[Start of Attachment]

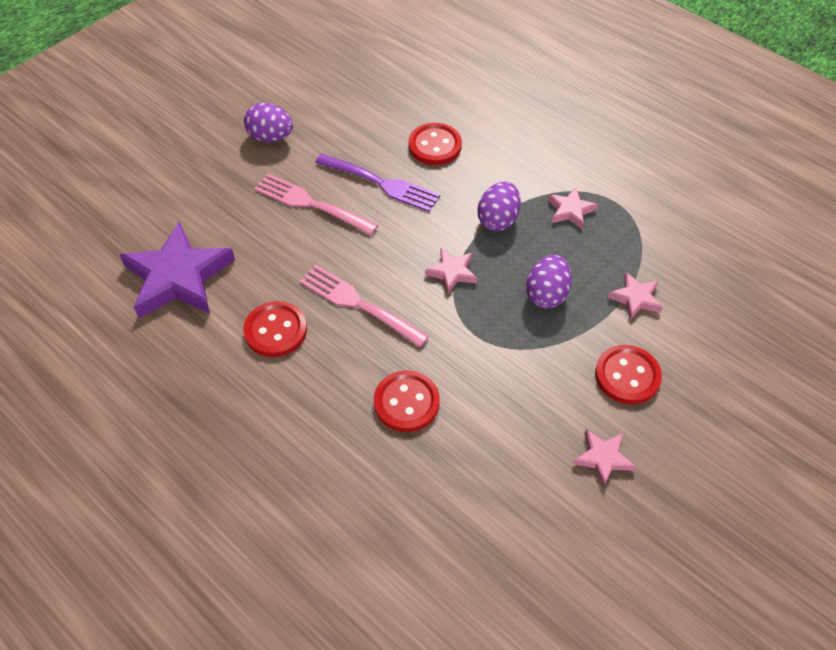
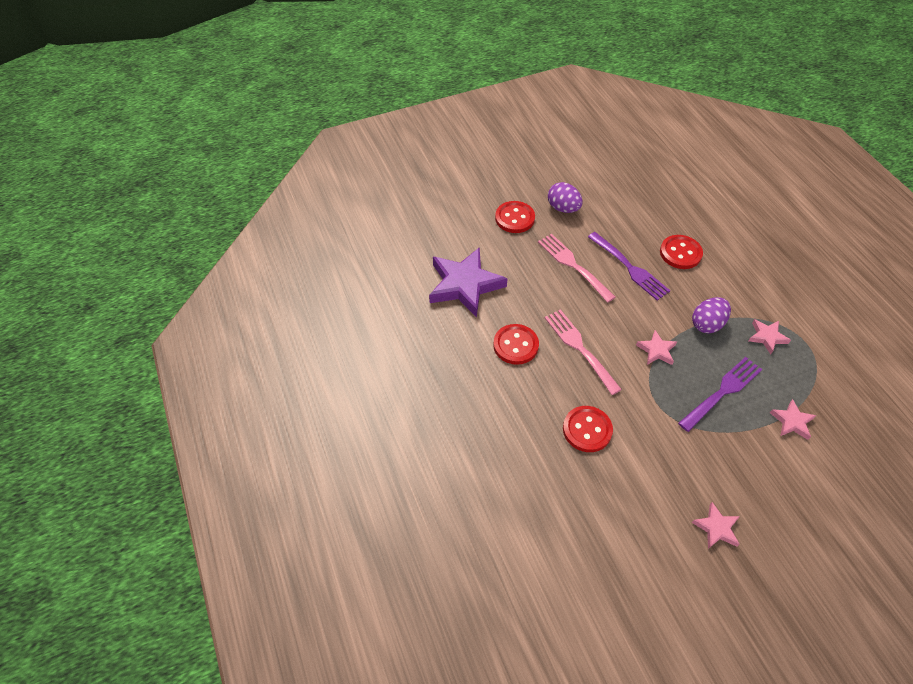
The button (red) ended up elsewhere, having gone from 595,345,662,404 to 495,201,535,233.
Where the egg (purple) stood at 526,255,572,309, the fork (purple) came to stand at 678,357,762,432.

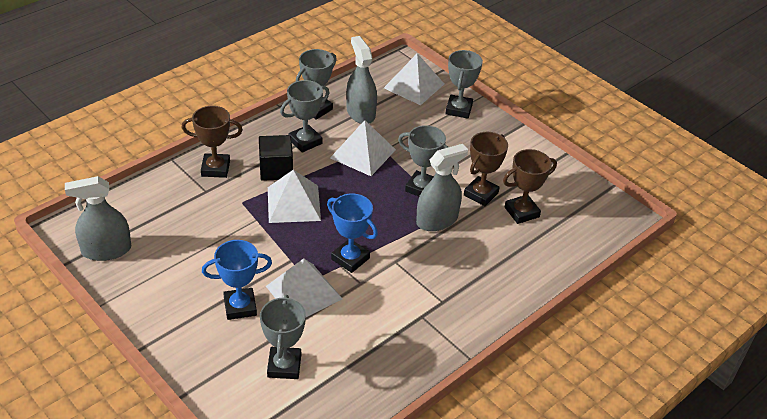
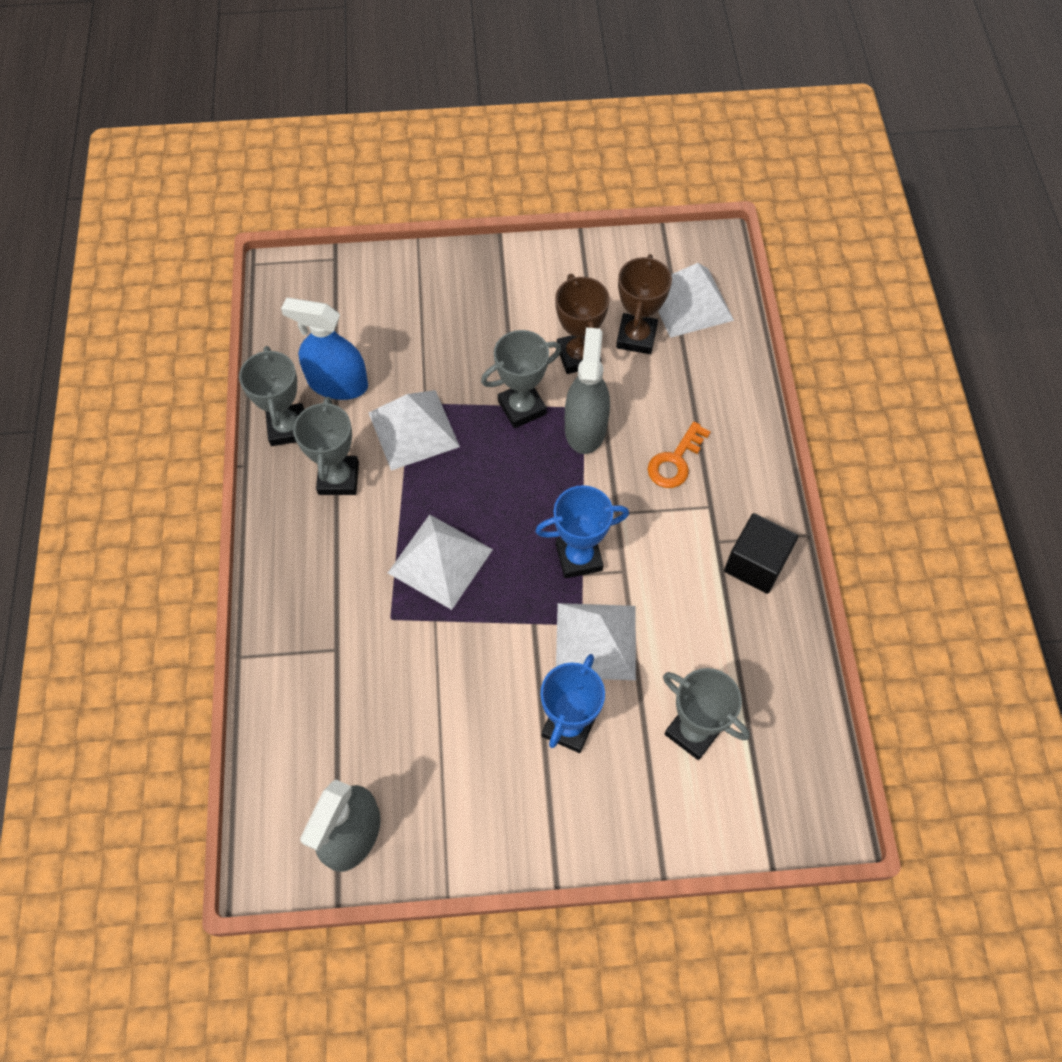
What was the spray bottle (grey) at 346,36,377,124 turned into the spray bottle (blue) at 281,298,368,400.
The second view gained the key (orange) at 647,422,710,488.
The pyramid (white) ended up elsewhere, having gone from 384,53,444,105 to 658,263,734,338.
The cube (black) ended up elsewhere, having gone from 259,135,293,181 to 724,513,798,594.
The second view lost the trophy (brown) at 182,106,243,178.
The second view lost the trophy (grey) at 445,50,483,119.

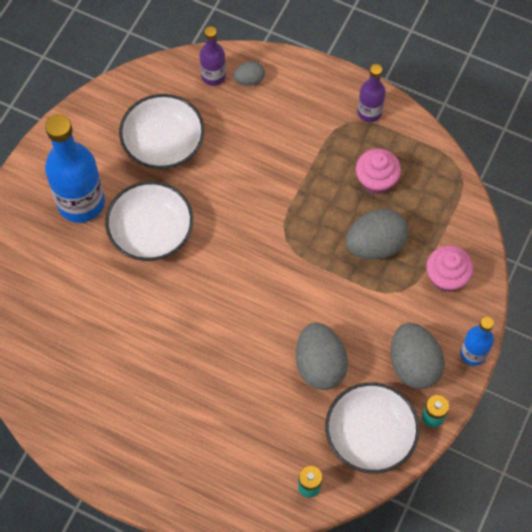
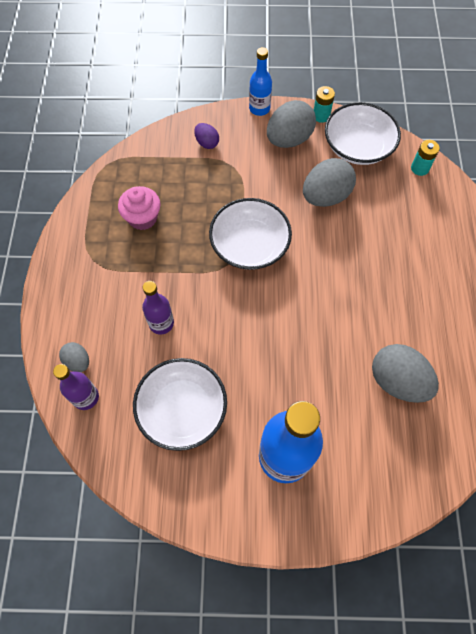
The bottle (purple) ended up elsewhere, having gone from 358,64,386,122 to 142,281,174,334.
Where the cupcake (pink) stood at 426,246,474,292, the egg (purple) came to stand at 194,123,219,149.
The bowl (white) ended up elsewhere, having gone from 105,181,193,261 to 209,198,292,270.
The egg (grey) ended up elsewhere, having gone from 345,209,409,260 to 372,344,439,403.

[End of Attachment]

**WORK INSTRUCTION:** Please make an exact copy of the records, leaving out any picture.

**SOLUTION FOR THIS TASK:**
The button (red) ended up elsewhere, having gone from 595,345,662,404 to 495,201,535,233.
Where the egg (purple) stood at 526,255,572,309, the fork (purple) came to stand at 678,357,762,432.

What was the spray bottle (grey) at 346,36,377,124 turned into the spray bottle (blue) at 281,298,368,400.
The second view gained the key (orange) at 647,422,710,488.
The pyramid (white) ended up elsewhere, having gone from 384,53,444,105 to 658,263,734,338.
The cube (black) ended up elsewhere, having gone from 259,135,293,181 to 724,513,798,594.
The second view lost the trophy (brown) at 182,106,243,178.
The second view lost the trophy (grey) at 445,50,483,119.

The bottle (purple) ended up elsewhere, having gone from 358,64,386,122 to 142,281,174,334.
Where the cupcake (pink) stood at 426,246,474,292, the egg (purple) came to stand at 194,123,219,149.
The bowl (white) ended up elsewhere, having gone from 105,181,193,261 to 209,198,292,270.
The egg (grey) ended up elsewhere, having gone from 345,209,409,260 to 372,344,439,403.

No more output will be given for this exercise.